[[ GIVEN RECORDS open ]]
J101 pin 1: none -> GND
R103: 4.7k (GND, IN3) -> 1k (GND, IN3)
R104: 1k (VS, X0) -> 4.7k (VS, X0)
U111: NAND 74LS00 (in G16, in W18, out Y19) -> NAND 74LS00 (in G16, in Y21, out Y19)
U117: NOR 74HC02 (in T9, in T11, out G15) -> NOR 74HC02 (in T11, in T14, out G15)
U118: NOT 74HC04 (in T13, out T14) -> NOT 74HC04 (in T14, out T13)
[[ GIVEN RECORDS closed ]]
[[ GIVEN RECORDS open ]]
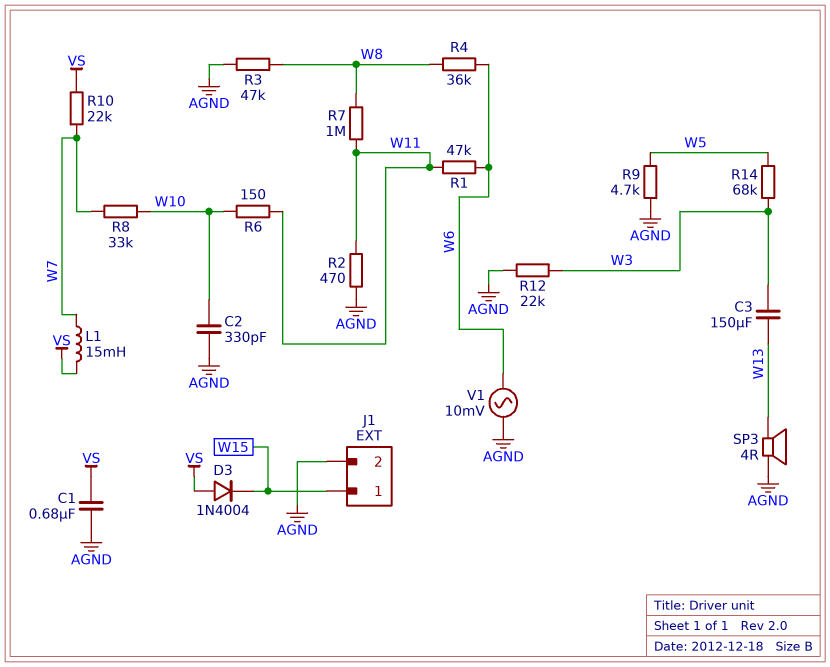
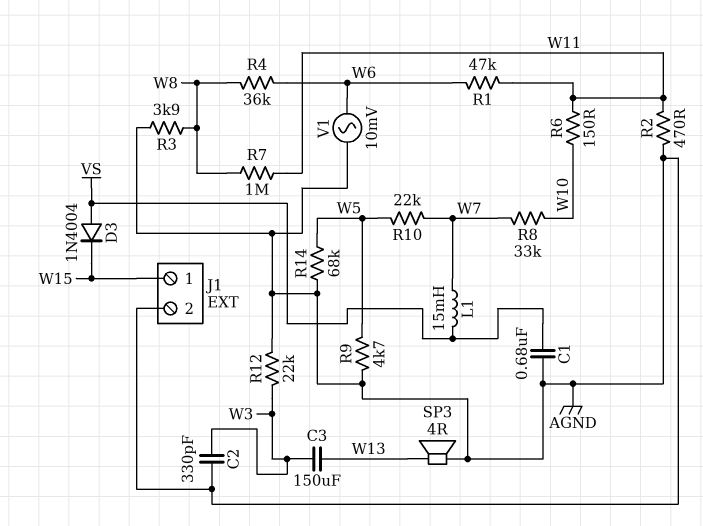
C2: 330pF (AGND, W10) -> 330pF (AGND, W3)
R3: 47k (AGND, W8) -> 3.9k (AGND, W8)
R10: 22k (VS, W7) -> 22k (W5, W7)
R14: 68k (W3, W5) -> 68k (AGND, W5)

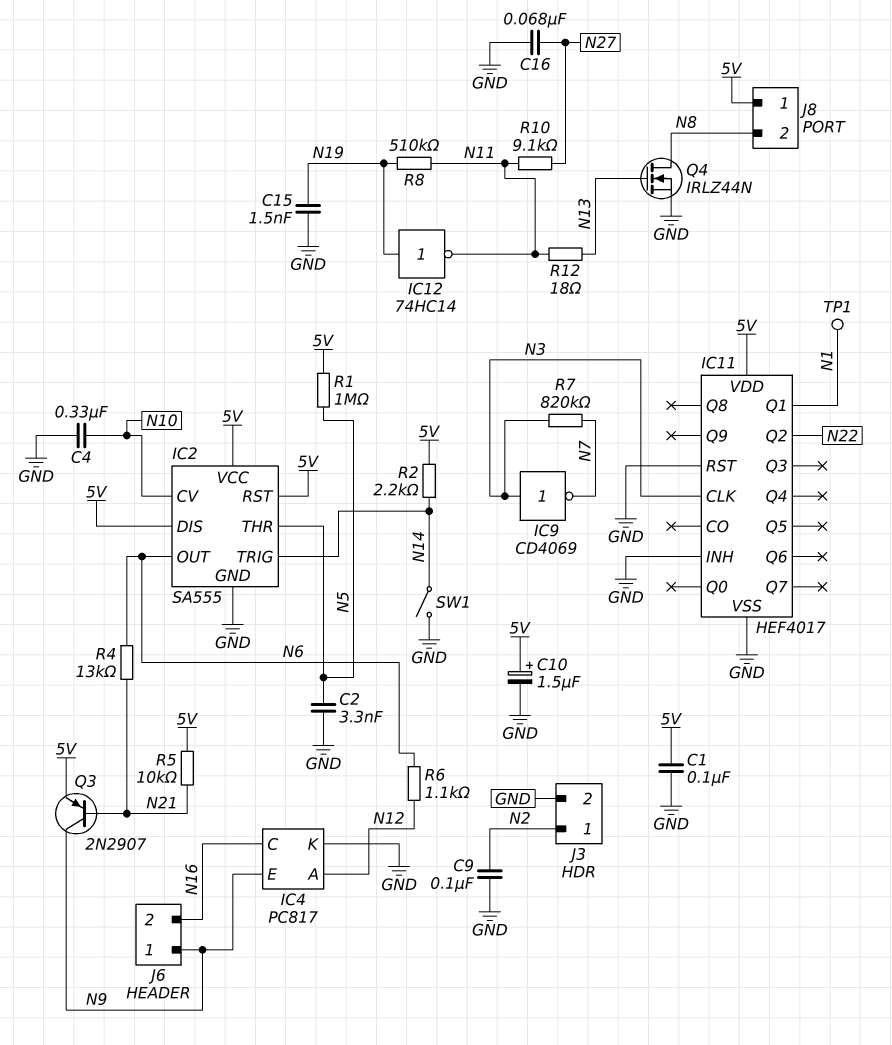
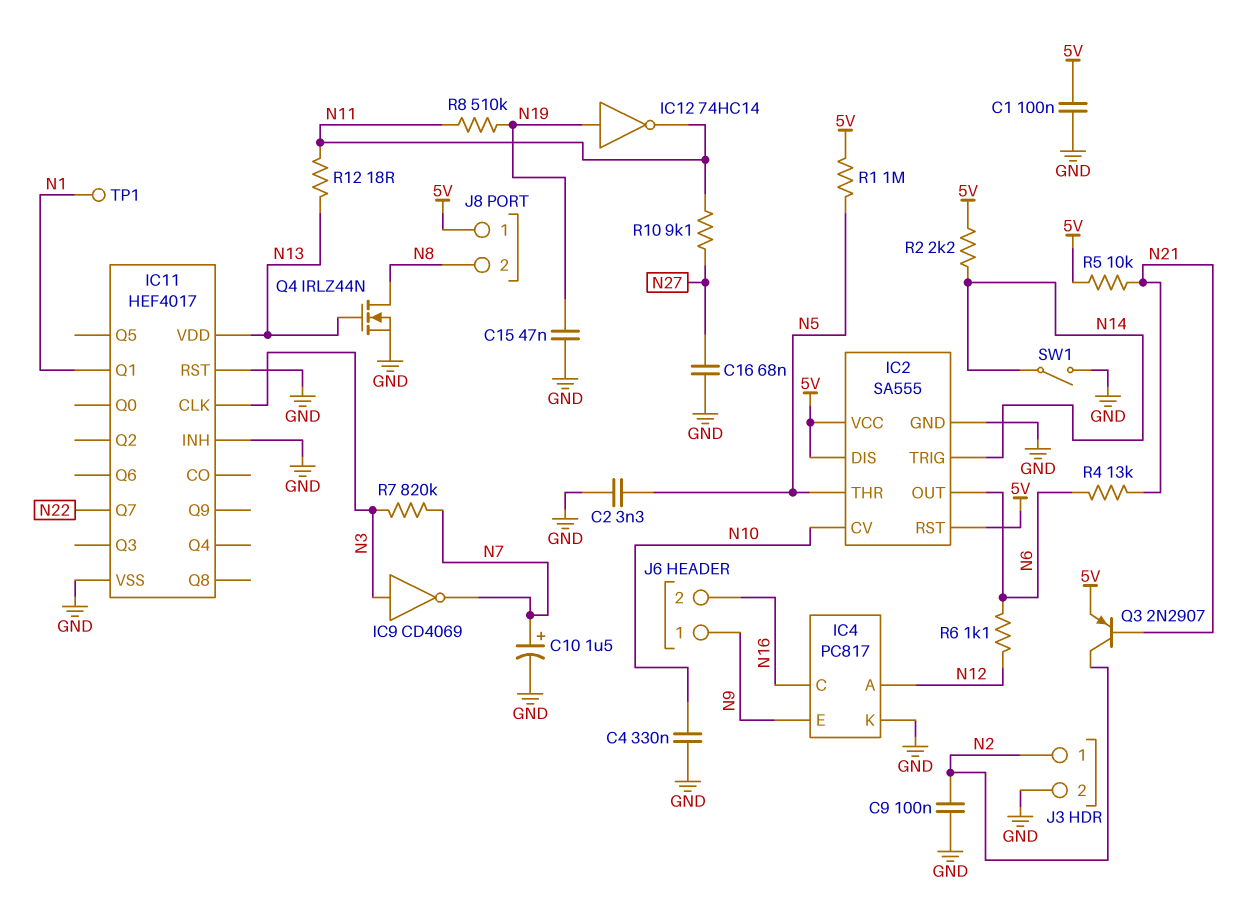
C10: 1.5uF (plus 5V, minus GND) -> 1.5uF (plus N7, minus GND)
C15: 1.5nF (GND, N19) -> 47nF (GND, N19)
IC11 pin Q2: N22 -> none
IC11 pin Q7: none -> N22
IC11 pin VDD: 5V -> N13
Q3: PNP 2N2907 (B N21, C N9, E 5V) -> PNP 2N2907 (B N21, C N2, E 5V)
[[ GIVEN RECORDS closed ]]
**ACTIVITY:** Reproduce word for word the material above, starting with the line that has "C10: 1.5uF (plus" and stopping after the line that has "Q3: PNP 2N2907".

**OUTPUT BELOW:**
C10: 1.5uF (plus 5V, minus GND) -> 1.5uF (plus N7, minus GND)
C15: 1.5nF (GND, N19) -> 47nF (GND, N19)
IC11 pin Q2: N22 -> none
IC11 pin Q7: none -> N22
IC11 pin VDD: 5V -> N13
Q3: PNP 2N2907 (B N21, C N9, E 5V) -> PNP 2N2907 (B N21, C N2, E 5V)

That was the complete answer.